# Required work
Look through the entries for the line containing "(564, 115) = (126, 322): none". Then output that line and every line after it, exactly, to the end.

==============================

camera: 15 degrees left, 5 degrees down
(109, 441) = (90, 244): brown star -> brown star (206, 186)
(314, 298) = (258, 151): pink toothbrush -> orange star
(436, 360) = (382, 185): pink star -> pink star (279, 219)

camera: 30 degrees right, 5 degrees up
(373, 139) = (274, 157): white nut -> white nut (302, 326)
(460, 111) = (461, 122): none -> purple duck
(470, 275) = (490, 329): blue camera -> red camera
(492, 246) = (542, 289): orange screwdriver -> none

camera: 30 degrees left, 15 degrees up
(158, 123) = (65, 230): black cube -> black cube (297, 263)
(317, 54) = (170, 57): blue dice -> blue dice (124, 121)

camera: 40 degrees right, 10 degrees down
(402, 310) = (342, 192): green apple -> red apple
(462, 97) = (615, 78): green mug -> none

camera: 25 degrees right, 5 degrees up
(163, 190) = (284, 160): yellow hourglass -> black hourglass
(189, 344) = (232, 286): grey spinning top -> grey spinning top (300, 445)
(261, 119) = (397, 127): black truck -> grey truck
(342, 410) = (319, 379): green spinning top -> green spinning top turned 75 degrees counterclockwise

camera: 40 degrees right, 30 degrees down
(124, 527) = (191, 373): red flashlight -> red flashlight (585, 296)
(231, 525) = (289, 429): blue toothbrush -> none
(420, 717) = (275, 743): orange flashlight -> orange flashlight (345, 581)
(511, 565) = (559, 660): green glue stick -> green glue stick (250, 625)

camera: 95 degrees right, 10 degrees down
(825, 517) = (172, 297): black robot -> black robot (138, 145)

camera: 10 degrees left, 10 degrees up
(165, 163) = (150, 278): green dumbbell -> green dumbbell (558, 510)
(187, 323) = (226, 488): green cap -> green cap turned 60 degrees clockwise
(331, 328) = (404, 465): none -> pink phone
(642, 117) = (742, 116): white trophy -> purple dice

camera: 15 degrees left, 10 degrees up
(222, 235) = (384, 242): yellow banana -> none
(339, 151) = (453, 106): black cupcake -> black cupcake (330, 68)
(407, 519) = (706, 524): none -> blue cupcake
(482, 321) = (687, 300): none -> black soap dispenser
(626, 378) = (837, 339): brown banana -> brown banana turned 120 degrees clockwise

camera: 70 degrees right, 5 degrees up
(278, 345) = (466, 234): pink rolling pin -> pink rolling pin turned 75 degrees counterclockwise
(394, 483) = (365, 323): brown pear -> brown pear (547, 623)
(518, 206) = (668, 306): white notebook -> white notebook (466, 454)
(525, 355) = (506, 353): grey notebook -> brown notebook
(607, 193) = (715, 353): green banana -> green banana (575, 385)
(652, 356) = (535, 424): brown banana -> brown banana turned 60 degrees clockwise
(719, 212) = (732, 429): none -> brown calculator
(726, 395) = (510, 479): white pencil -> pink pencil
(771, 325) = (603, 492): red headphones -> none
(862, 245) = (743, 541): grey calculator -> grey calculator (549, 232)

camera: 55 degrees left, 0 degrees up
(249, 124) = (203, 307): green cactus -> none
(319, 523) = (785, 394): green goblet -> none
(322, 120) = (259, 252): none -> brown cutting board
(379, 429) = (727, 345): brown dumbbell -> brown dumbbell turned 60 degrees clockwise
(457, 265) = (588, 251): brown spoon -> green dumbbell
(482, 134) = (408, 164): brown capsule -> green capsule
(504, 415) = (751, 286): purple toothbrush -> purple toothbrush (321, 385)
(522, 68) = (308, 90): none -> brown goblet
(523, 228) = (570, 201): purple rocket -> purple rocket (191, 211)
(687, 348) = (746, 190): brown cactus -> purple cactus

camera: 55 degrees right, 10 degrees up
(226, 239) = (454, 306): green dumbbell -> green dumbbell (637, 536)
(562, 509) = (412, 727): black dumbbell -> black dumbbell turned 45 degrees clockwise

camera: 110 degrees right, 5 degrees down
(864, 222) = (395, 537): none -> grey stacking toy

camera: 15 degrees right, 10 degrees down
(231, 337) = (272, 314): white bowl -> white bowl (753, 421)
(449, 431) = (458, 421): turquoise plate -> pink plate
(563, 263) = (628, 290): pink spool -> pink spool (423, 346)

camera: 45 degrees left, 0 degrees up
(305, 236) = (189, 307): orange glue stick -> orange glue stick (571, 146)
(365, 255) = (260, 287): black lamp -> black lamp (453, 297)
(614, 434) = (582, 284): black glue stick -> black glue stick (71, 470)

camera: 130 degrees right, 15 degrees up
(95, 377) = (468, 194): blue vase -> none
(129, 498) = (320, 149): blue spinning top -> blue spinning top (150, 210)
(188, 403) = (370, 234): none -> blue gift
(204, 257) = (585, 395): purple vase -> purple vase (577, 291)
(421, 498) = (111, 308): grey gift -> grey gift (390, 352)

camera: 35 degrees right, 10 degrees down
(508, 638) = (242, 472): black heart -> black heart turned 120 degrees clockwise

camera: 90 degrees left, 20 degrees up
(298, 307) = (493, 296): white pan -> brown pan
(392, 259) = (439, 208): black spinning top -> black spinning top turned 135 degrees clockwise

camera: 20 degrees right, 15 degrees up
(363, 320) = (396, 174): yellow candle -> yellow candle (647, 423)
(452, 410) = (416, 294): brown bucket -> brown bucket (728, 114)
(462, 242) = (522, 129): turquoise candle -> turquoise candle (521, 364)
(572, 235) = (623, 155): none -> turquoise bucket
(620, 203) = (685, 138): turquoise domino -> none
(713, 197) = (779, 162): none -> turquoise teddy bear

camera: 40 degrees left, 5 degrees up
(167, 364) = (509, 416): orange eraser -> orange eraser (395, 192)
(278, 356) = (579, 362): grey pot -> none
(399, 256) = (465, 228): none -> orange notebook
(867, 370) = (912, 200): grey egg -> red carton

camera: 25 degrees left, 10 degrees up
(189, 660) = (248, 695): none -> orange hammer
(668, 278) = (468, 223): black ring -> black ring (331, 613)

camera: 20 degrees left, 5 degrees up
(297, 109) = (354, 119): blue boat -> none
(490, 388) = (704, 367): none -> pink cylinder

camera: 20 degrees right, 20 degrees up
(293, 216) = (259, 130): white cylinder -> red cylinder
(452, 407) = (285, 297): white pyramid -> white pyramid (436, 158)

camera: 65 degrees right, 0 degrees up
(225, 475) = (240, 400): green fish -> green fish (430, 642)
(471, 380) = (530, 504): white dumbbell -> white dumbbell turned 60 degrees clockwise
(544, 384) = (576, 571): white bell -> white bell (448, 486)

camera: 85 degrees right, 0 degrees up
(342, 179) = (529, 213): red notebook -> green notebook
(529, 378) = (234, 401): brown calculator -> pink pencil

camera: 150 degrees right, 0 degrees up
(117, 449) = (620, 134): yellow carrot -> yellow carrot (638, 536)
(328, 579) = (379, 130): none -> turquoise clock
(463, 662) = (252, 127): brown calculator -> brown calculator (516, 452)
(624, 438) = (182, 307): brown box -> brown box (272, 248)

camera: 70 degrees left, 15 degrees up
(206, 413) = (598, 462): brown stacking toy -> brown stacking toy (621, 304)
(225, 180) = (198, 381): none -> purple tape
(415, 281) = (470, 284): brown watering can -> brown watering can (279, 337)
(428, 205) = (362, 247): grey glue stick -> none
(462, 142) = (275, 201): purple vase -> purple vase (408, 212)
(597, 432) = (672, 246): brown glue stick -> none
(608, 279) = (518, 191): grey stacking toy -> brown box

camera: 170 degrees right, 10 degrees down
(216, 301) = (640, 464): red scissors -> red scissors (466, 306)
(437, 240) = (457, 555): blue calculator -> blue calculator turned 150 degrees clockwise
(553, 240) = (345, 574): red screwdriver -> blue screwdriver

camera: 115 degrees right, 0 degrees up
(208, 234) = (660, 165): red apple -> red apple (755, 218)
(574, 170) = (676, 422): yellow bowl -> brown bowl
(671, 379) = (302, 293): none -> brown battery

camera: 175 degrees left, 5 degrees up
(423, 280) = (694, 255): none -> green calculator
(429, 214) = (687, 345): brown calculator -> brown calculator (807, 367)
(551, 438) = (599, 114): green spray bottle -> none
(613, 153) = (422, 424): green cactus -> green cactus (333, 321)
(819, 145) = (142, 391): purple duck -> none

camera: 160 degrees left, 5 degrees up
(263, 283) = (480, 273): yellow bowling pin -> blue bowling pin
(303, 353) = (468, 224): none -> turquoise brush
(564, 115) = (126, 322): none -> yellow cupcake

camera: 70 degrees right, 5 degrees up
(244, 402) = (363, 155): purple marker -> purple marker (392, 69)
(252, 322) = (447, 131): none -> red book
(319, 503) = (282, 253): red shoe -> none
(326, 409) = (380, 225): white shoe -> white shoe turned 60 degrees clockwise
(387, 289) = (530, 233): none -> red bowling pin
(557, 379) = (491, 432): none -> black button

==============================

# Answer box
(564, 115) = (126, 322): none -> yellow cupcake

camera: 70 degrees right, 5 degrees up
(244, 402) = (363, 155): purple marker -> purple marker (392, 69)
(252, 322) = (447, 131): none -> red book
(319, 503) = (282, 253): red shoe -> none
(326, 409) = (380, 225): white shoe -> white shoe turned 60 degrees clockwise
(387, 289) = (530, 233): none -> red bowling pin
(557, 379) = (491, 432): none -> black button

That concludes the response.